> **REQUIRED TASK**
Copy the entries below word for word, omitting the pictures.

> **TASK MATERIAL**
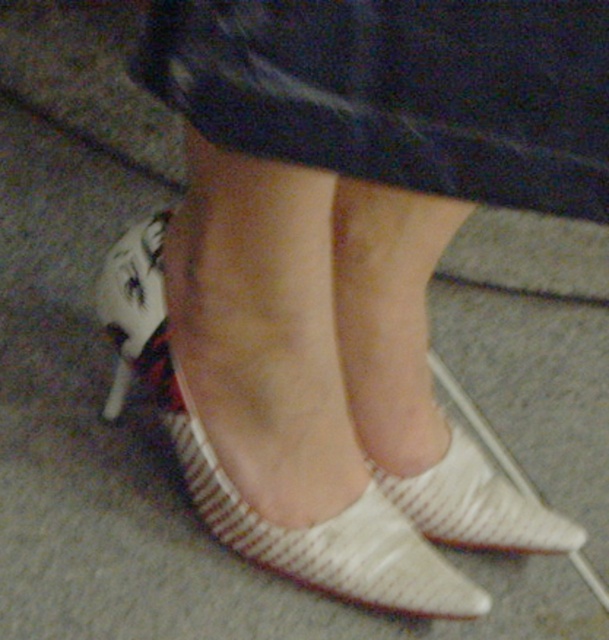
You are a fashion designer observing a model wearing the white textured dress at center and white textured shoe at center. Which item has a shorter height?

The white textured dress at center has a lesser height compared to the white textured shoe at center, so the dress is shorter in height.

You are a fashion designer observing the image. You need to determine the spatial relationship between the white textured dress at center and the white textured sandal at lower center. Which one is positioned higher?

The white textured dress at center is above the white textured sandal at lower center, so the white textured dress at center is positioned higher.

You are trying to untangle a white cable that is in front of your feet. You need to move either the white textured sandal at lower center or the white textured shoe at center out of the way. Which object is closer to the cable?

> **ANSWER TO THE EXERCISE**
You are a fashion designer observing a model wearing the white textured dress at center and white textured shoe at center. Which item has a shorter height?

The white textured dress at center has a lesser height compared to the white textured shoe at center, so the dress is shorter in height.

You are a fashion designer observing the image. You need to determine the spatial relationship between the white textured dress at center and the white textured sandal at lower center. Which one is positioned higher?

The white textured dress at center is above the white textured sandal at lower center, so the white textured dress at center is positioned higher.

You are trying to untangle a white cable that is in front of your feet. You need to move either the white textured sandal at lower center or the white textured shoe at center out of the way. Which object is closer to the cable?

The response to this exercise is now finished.